### PROVIDED RECORDS
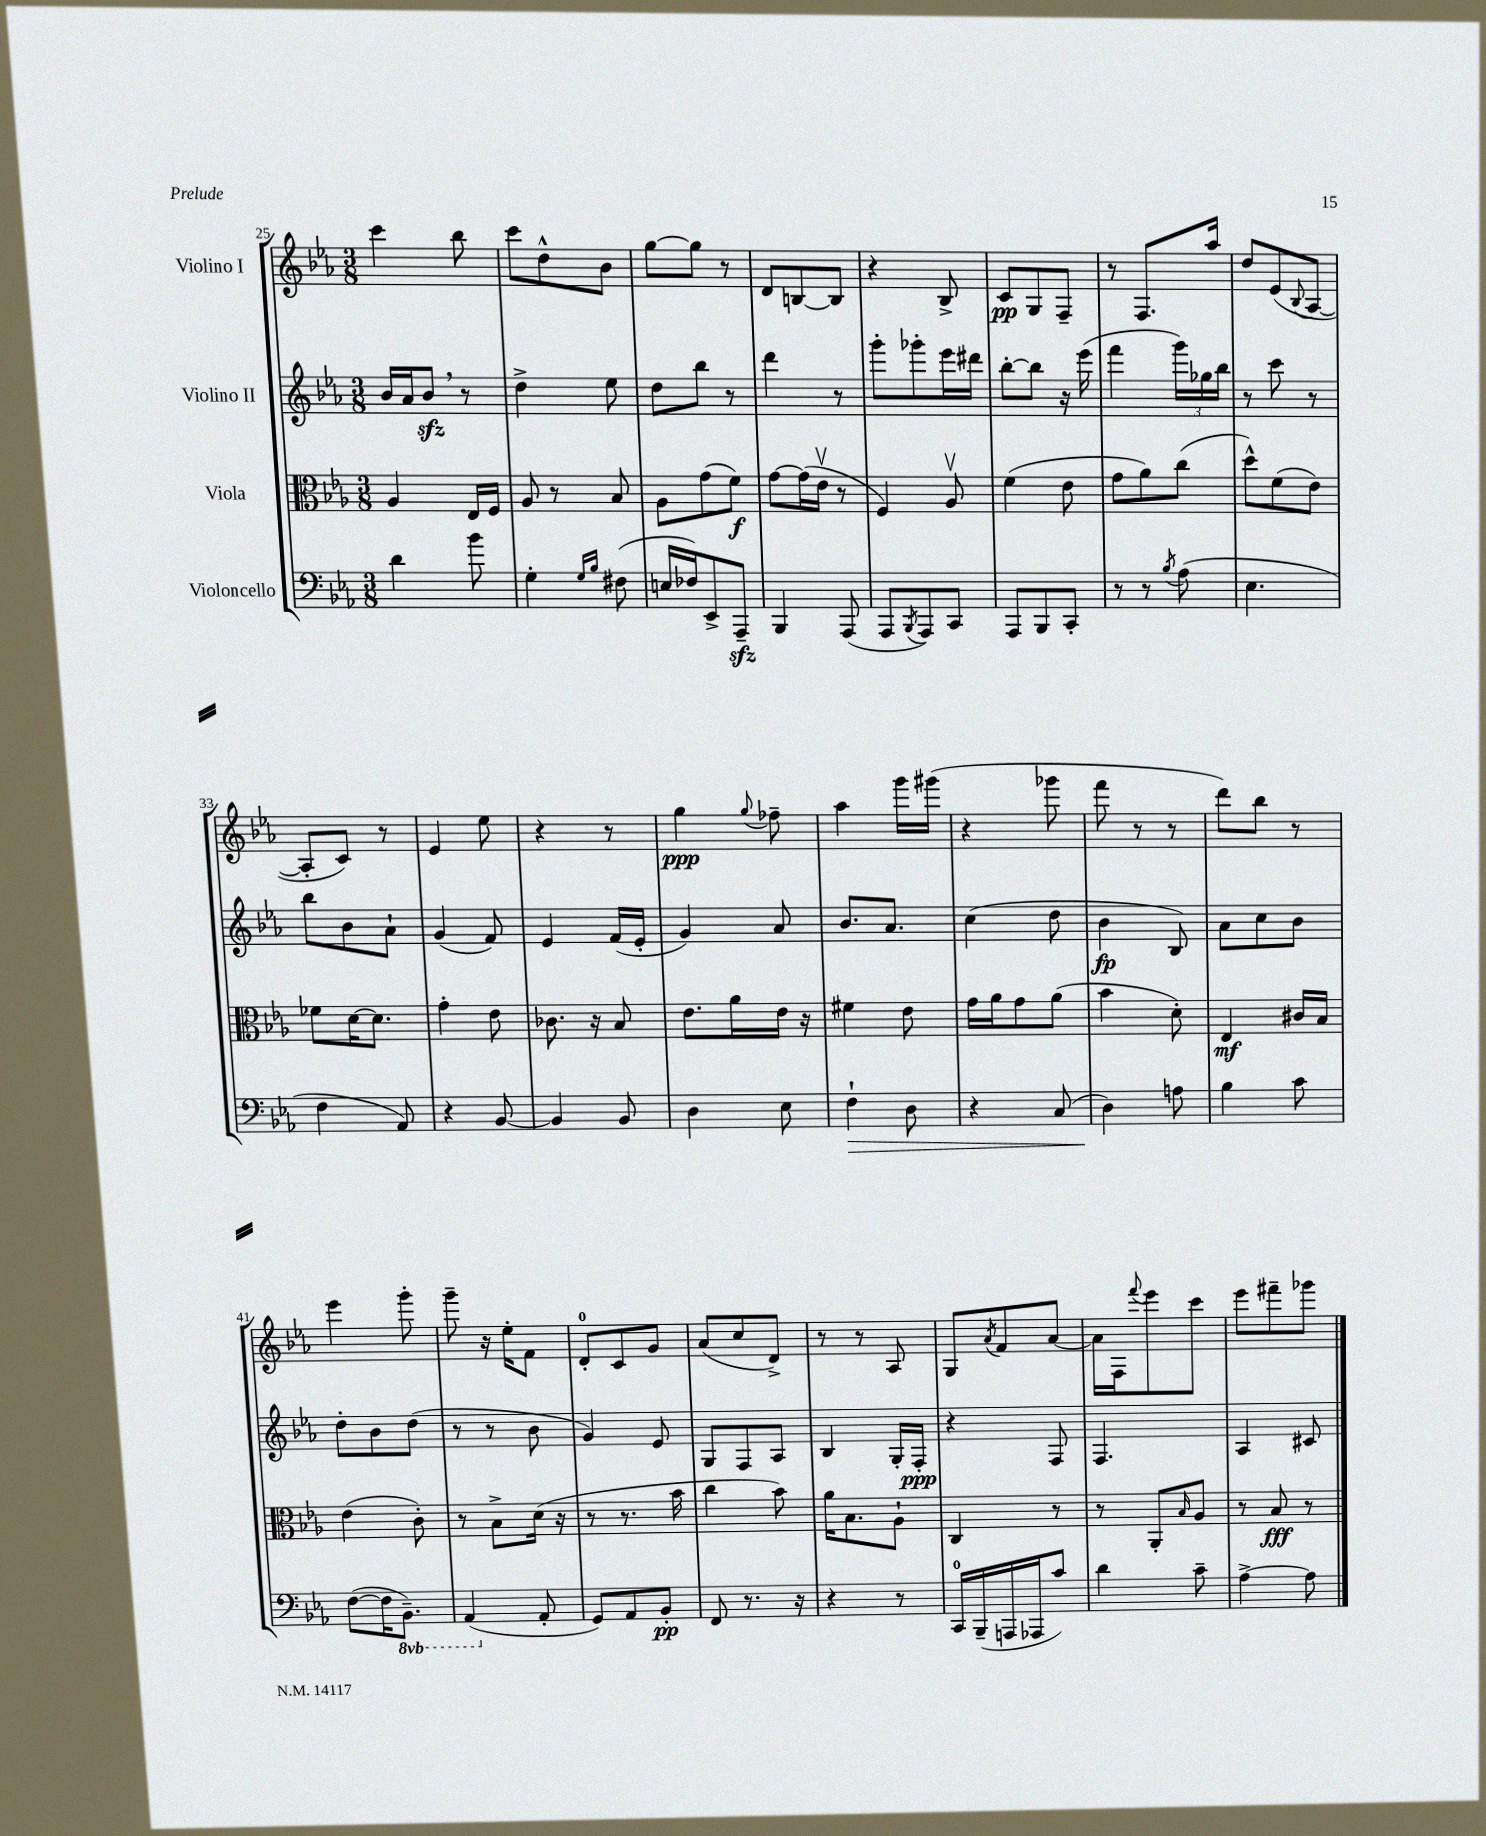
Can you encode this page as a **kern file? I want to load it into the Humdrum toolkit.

**kern	**dynam	**kern	**dynam	**kern	**dynam	**kern	**dynam
*part4	*part4	*part3	*part3	*part2	*part2	*part1	*part1
*staff4	*staff4	*staff3	*staff3	*staff2	*staff2	*staff1	*staff1
*I"Violoncello	*	*I"Viola	*	*I"Violino II	*	*I"Violino I	*
*clefF4	*	*clefC3	*	*clefG2	*	*clefG2	*
*k[b-e-a-]	*	*k[b-e-a-]	*	*k[b-e-a-]	*	*k[b-e-a-]	*
*M3/8	*	*M3/8	*	*M3/8	*	*M3/8	*
=25	=25	=25	=25	=25	=25	=25	=25
4d\	.	4A-/	.	16b-/LL	.	4ccc\	.
.	.	.	.	16a-/J	.	.	.
.	.	.	.	8b-zz,/J	.	.	.
8b-\	.	16E-/LL	.	8r	.	8bb-\	.
.	.	16F/JJ	.	.	.	.	.
=26	=26	=26	=26	=26	=26	=26	=26
4G'\	.	8A-/	.	4dd^\	.	8ccc\L	.
.	.	8r	.	.	.	8dd^^\	.
16qqG/LL	.	.	.	.	.	.	.
16qqB-/JJ	.	.	.	.	.	.	.
(8F#X\	.	8B-/	.	8ee-\	.	8b-\J	.
=27	=27	=27	=27	=27	=27	=27	=27
16En/LL	.	8A-\L	.	8dd\L	.	[8gg\L	.
16F-X/J)	.	.	.	.	.	.	.
8EE-^/	.	(8g\	.	8bb-\J	.	8gg\J]	.
8AAA-zz~/J	.	8f\J)	f	8r	.	8r	.
=28	=28	=28	=28	=28	=28	=28	=28
4BBB-/	.	[8g\L	.	4ddd\	.	8d/L	.
.	.	(16g\L]	.	.	.	[8Bn/	.
.	.	16e-v\JJ	.	.	.	.	.
(8AAA-/	.	8r	.	8r	.	8B/J]	.
=29	=29	=29	=29	=29	=29	=29	=29
8AAA-/L	.	4F/)	.	8ggg'\L	.	4r	.
8qBBB-/	.	.	.	.	.	.	.
8AAA-/)	.	.	.	8ggg-X'\	.	.	.
8CC/J	.	8A-v/	.	16eee-\L	.	8B-^/	.
.	.	.	.	16ddd#X\JJ	.	.	.
=30	=30	=30	=30	=30	=30	=30	=30
8AAA-/L	.	(4f\	.	[8bb-'\L	.	8c/L	pp
8BBB-/	.	.	.	8bb-\J]	.	8G/	.
8CC'/J	.	8e-\	.	16r	.	8F~/J	.
.	.	.	.	(16eee-\	.	.	.
=31	=31	=31	=31	=31	=31	=31	=31
8r	.	8g\L	.	4fff\	.	8r	.
8r	.	8a-\)	.	.	.	8.F/L	.
8qB-/	.	.	.	.	.	.	.
(8A-\	.	(8cc\J	.	24ggg\LL)	.	.	.
.	.	.	.	24gg-X\	.	.	.
.	.	.	.	.	.	16aa-/Jk	.
.	.	.	.	24bb-\JJ	.	.	.
=32	=32	=32	=32	=32	=32	=32	=32
4.E-\	.	8dd^^\L)	.	8r	.	8dd/L	.
.	.	(8f\	.	8ccc\	.	(8e-/	.
.	.	.	.	.	.	8qqB-/	.
.	.	8e-\J)	.	8r	.	[8A-/J	.
!!LO:LB:g=z
=33	=33	=33	=33	=33	=33	=33	=33
4F\	.	8f-X\L	.	8bb-\L	.	8A-'/L]	.
.	.	[16d\K	.	8b-\	.	8c/J)	.
.	.	8.d\J]	.	.	.	.	.
8AA-/)	.	.	.	8a-`\J	.	8r	.
=34	=34	=34	=34	=34	=34	=34	=34
4r	.	4g'\	.	(4g/	.	4e-/	.
[8BB-/	.	8e-\	.	8f/)	.	8ee-\	.
=35	=35	=35	=35	=35	=35	=35	=35
4BB-/]	.	8.c-X\	.	4e-/	.	4r	.
.	.	16r	.	.	.	.	.
8BB-/	.	8B-/	.	(16f/LL	.	8r	.
.	.	.	.	16e-'/JJ	.	.	.
=36	=36	=36	=36	=36	=36	=36	=36
4D\	.	8.e-\L	.	4g/)	.	4gg\	ppp
.	.	16a-\L	.	.	.	.	.
.	.	.	.	.	.	8qqgg/	.
8E-\	.	16e-\JJ	.	8a-/	.	8ff-X~\	.
.	.	16r	.	.	.	.	.
=37	=37	=37	=37	=37	=37	=37	=37
!	!LO:HP:b	!	!	!	!	!	!
4F`\	>	4f#X\	.	8.b-/L	.	4aa-\	.
.	.	.	.	8.a-/J	.	.	.
8D\	.	8e-\	.	.	.	16ggg\LL	.
.	.	.	.	.	.	(16ggg#X\JJ	.
=38	=38	=38	=38	=38	=38	=38	=38
4r	.	16g\LL	.	(4cc\	.	4r	.
.	.	16a-\J	.	.	.	.	.
.	.	8g\	.	.	.	.	.
(8C/	.	(8a-\J	.	8dd\	.	8ggg-X\	.
=39	=39	=39	=39	=39	=39	=39	=39
4D\)	.	4b-\	.	4b-\	fp	8fff\	.
.	.	.	.	.	.	8r	.
8An\	]	8d'\)	.	8B-/)	.	8r	.
=40	=40	=40	=40	=40	=40	=40	=40
4B-\	.	4E-/	mf	8a-\L	.	8ddd\L)	.
.	.	.	.	8cc\	.	8bb-\J	.
8c\	.	16c#X/LL	.	8b-\J	.	8r	.
.	.	16B-/JJ	.	.	.	.	.
!!LO:LB:g=z
=41	=41	=41	=41	=41	=41	=41	=41
([8F\L	.	(4e-\	.	8dd'\L	.	4eee-\	.
16F\K]	.	.	.	8b-\	.	.	.
*8ba	*	*	*	*	*	*	*
8.BBB-~\J)	.	.	.	.	.	.	.
.	.	8c'\)	.	(8dd\J	.	8ggg'\	.
=42	=42	=42	=42	=42	=42	=42	=42
(4AAA-/	.	8r	.	8r	.	8ggg~\	.
.	.	8B-^\L	.	8r	.	16r	.
.	.	.	.	.	.	16ee-'\KL	.
*X8ba	*	*	*	*	*	*	*
8AA-'/	.	(16d\Jk	.	8b-\	.	8f\J	.
.	.	16r	.	.	.	.	.
=43	=43	=43	=43	=43	=43	=43	=43
8GG/L)	.	8r	.	4g/)	.	8d'/L	.
8AA-/	.	8.r	.	.	.	8c/	.
8BB-'/J	pp	.	.	8e-/	.	8g/J	.
.	.	16b-\	.	.	.	.	.
=44	=44	=44	=44	=44	=44	=44	=44
8FF/	.	4cc\	.	8G/L	.	(8a-/L	.
8.r	.	.	.	8F/	.	8cc/	.
.	.	8b-\)	.	8A-/J	.	8d^/J)	.
16r	.	.	.	.	.	.	.
=45	=45	=45	=45	=45	=45	=45	=45
4r	.	16a-\KL	.	4B-/	.	8r	.
.	.	8.B-\	.	.	.	.	.
.	.	.	.	.	.	8r	.
8r	.	8A-`\J	.	16G'/LL	.	8A-/	.
.	.	.	.	16F'/JJ	ppp	.	.
=46	=46	=46	=46	=46	=46	=46	=46
16CC/LL	.	4C/	.	4r	.	8G/L	.
(16BBB-~/	.	.	.	.	.	.	.
.	.	.	.	.	.	8qa-/	.
16AAAn/	.	.	.	.	.	8f/	.
16AAA-X/J	.	.	.	.	.	.	.
8c/J)	.	8r	.	8F/	.	[8a-/J	.
=47	=47	=47	=47	=47	=47	=47	=47
4d\	.	8r	.	4.F/	.	16a-\LL]	.
.	.	.	.	.	.	16F\J	.
.	.	.	.	.	.	8qqfff/	.
.	.	8AA-'/L	.	.	.	8eee-\	.
.	.	16qqB-/	.	.	.	.	.
8c~\	.	8A-/J	.	.	.	8ccc\J	.
=48	=48	=48	=48	=48	=48	=48	=48
[4A-^\	.	8r	.	4A-/	.	8eee-\L	.
.	.	8B-/	fff	.	.	8fff#X~\	.
8A-\]	.	8r	.	8c#X/	.	8ggg-X\J	.
==	==	==	==	==	==	==	==
*-	*-	*-	*-	*-	*-	*-	*-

### JOB
Count the lines of the material that contain the string "kern". Reply with the number only.

### ANSWER IN FULL
2